- [Exercise aim]:
Your reply should hold the line containing "DRIVER pin IN1: D11 -> none" and every later line of the records, reproduced exactly, and no other lines.

- [Data extract]:
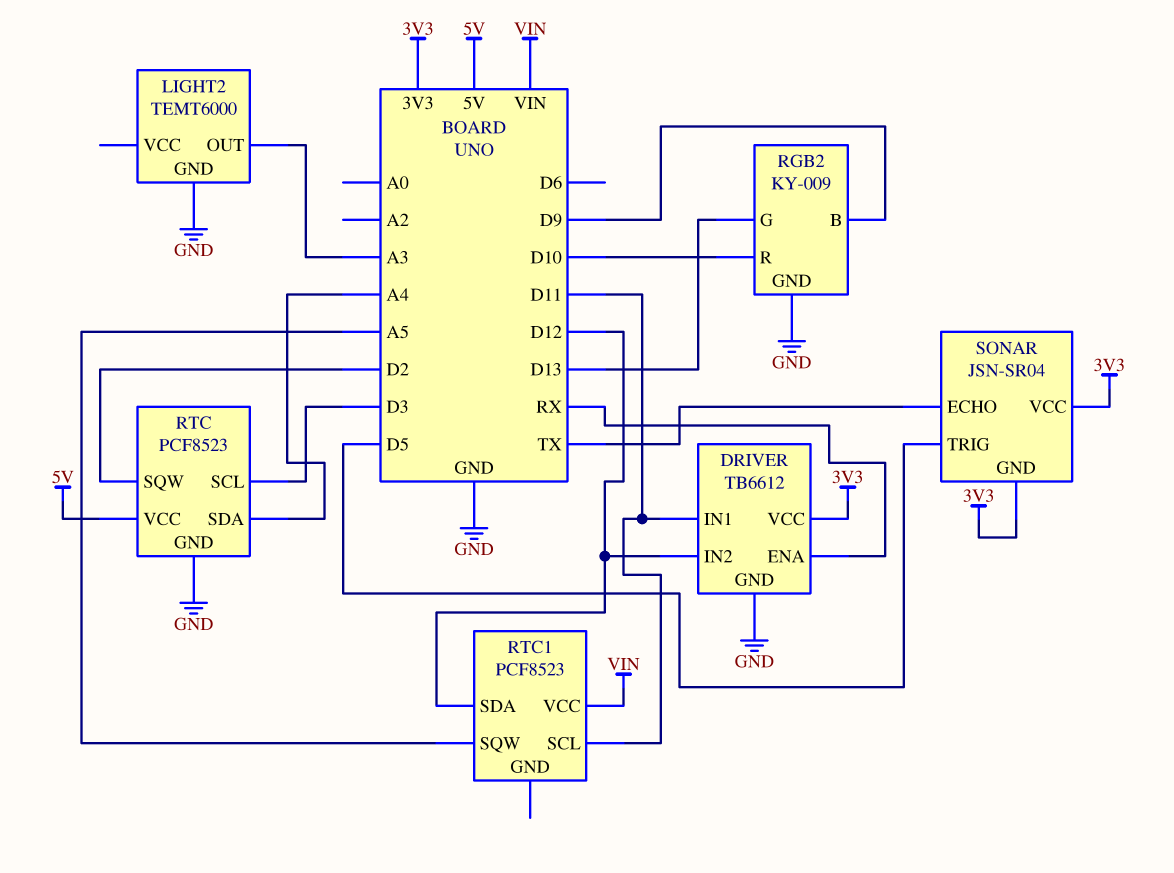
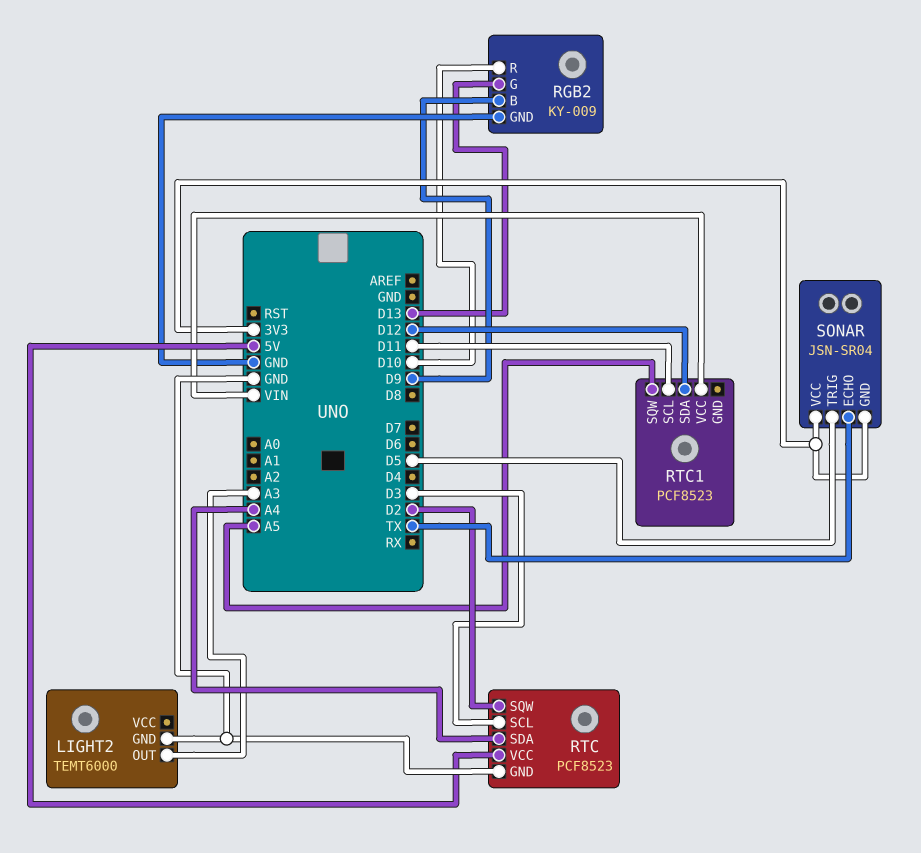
DRIVER: TB6612 -> none
DRIVER pin ENA: RX -> none
DRIVER pin GND: GND -> none
DRIVER pin IN1: D11 -> none
DRIVER pin IN2: D12 -> none
DRIVER pin VCC: 3V3 -> none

- [Reply to the exercise]:
DRIVER pin IN1: D11 -> none
DRIVER pin IN2: D12 -> none
DRIVER pin VCC: 3V3 -> none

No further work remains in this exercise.